- DIRECTIONS FOR THIS TASK -
Using the data below, copy out all lines with the word "turned".

- EXCERPTED RECORDS -
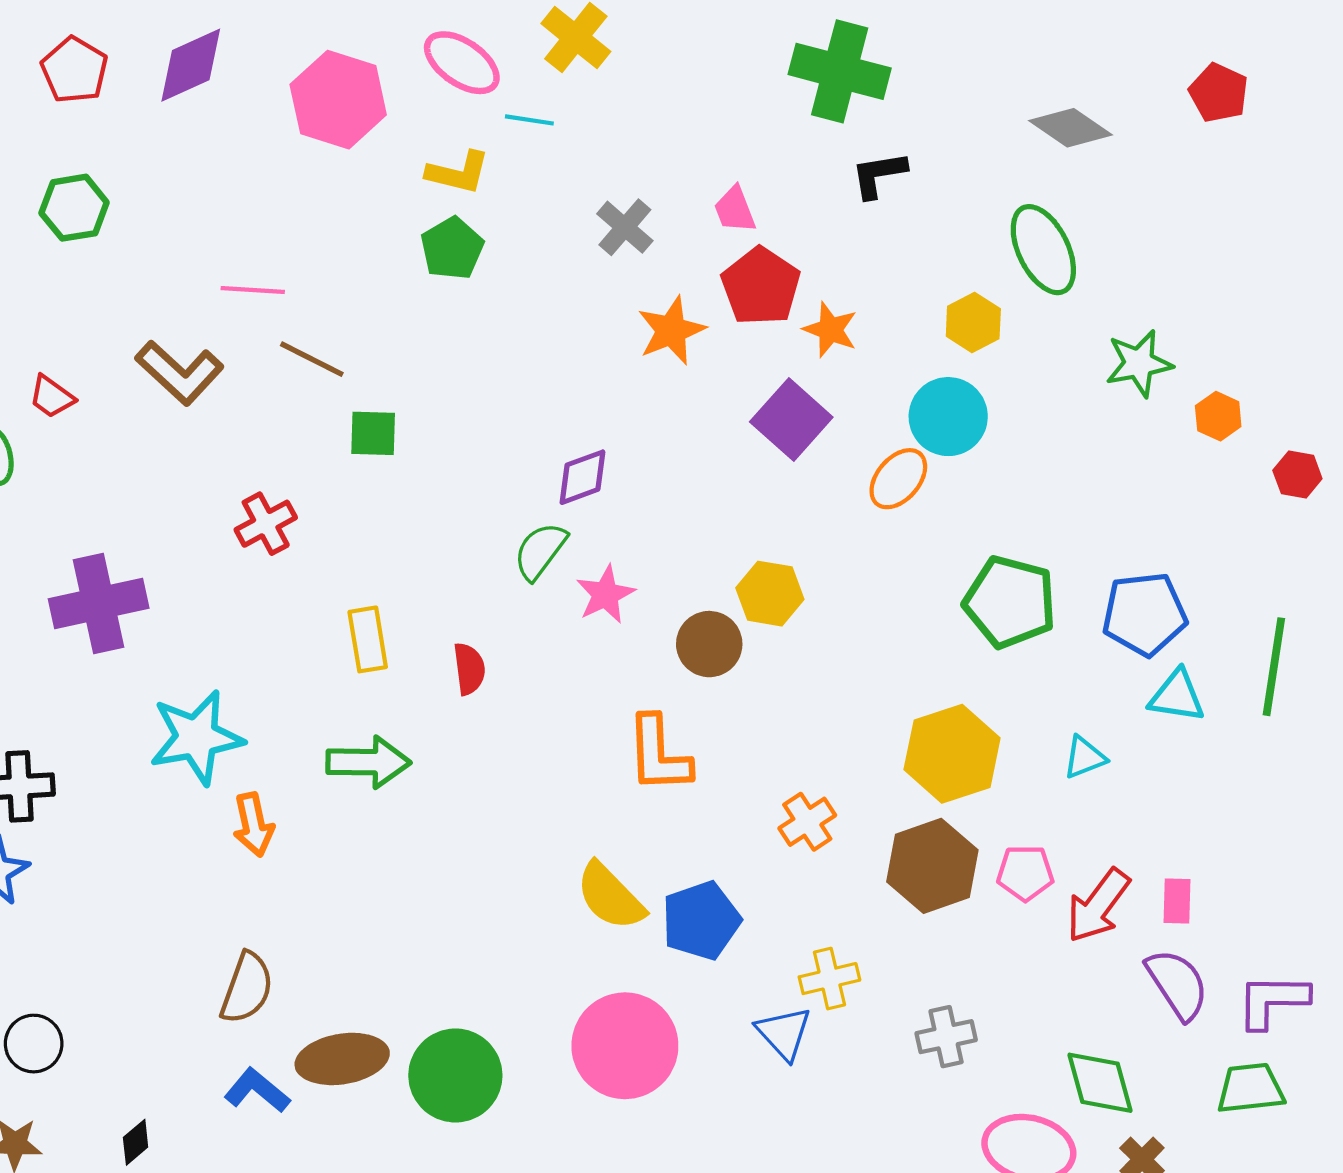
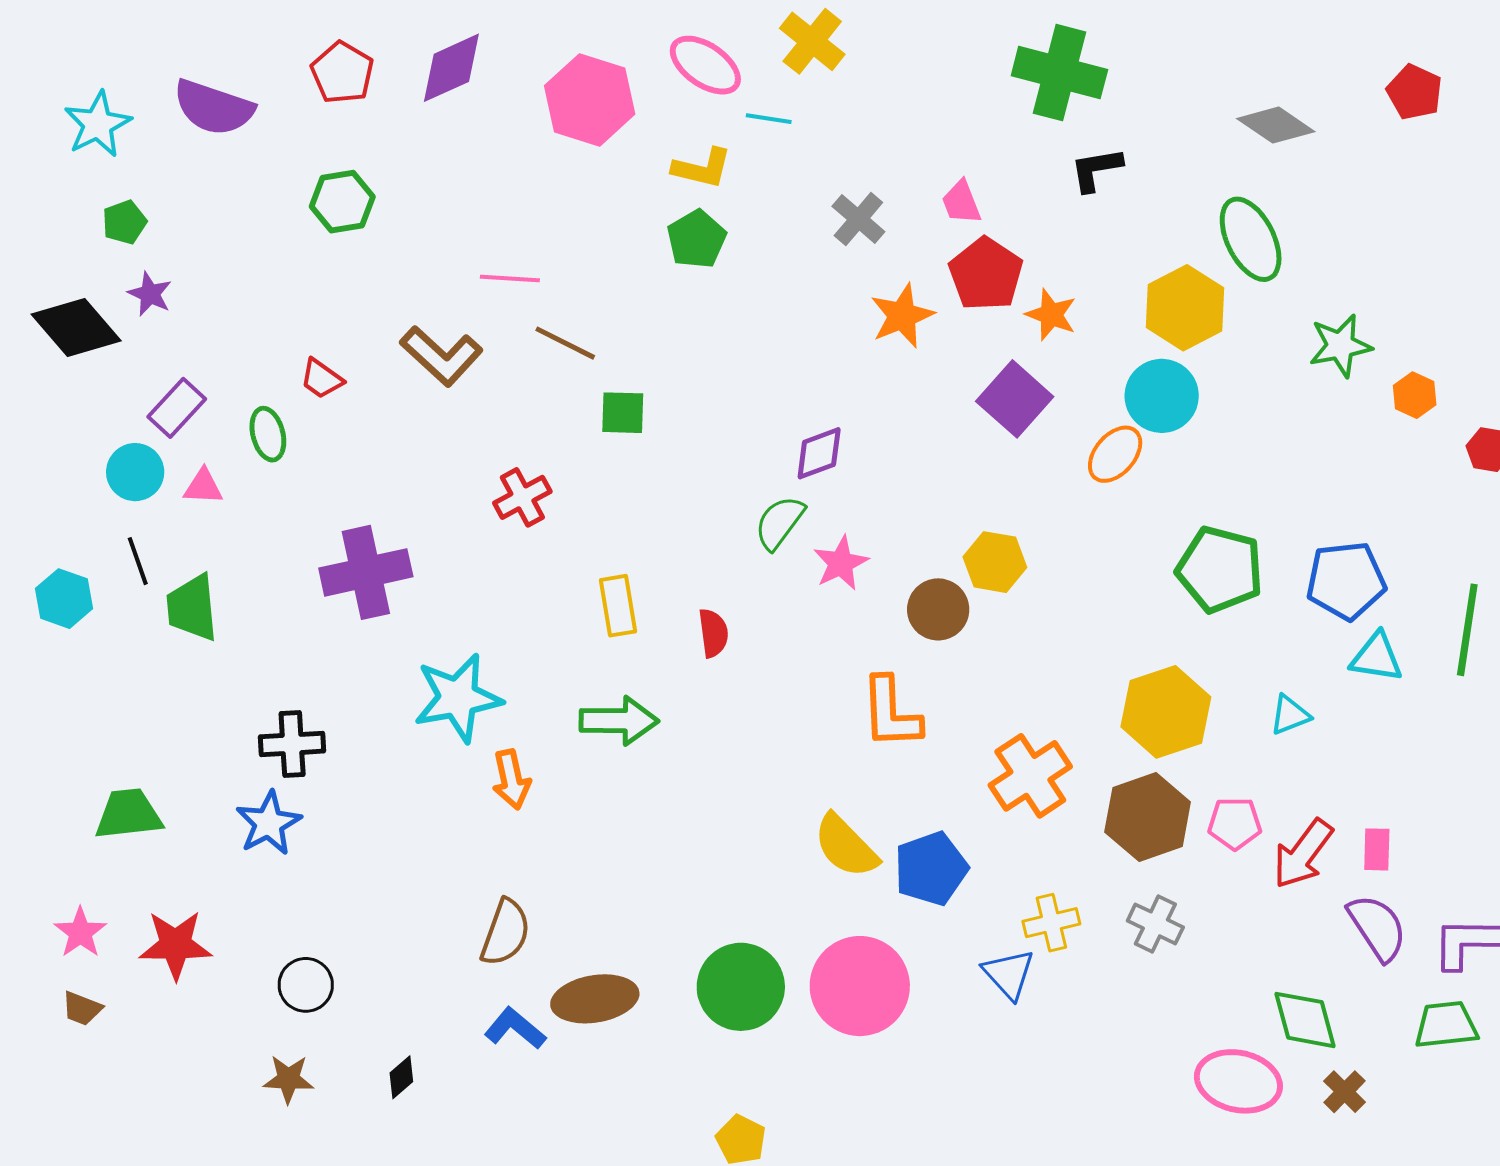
yellow hexagon: (973, 323) -> (1185, 308), size x1.5
orange cross: (807, 822) -> (1030, 776), size x1.5
gray cross: (946, 1037) -> (1155, 924), moved, turned 38
green circle: (455, 1075) -> (741, 987), moved

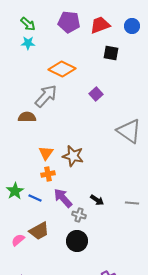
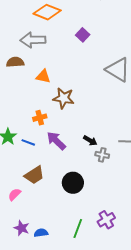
gray arrow: (46, 96) -> (33, 40), turned -130
orange triangle: (46, 153) -> (43, 76), moved, turned -49
gray cross: (79, 215) -> (102, 155), moved
pink semicircle: (18, 240) -> (15, 194), moved

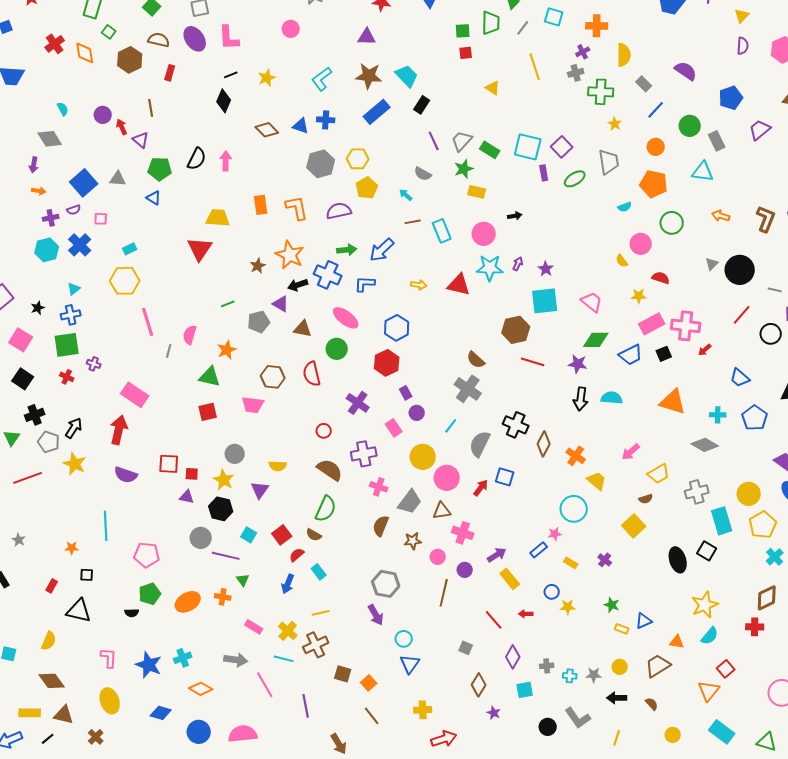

- RESULT OF THE EXERCISE -
gray cross: (946, 1037) -> (1155, 924), moved, turned 38
gray arrow: (46, 96) -> (33, 40), turned -130
orange triangle: (46, 153) -> (43, 76), moved, turned -49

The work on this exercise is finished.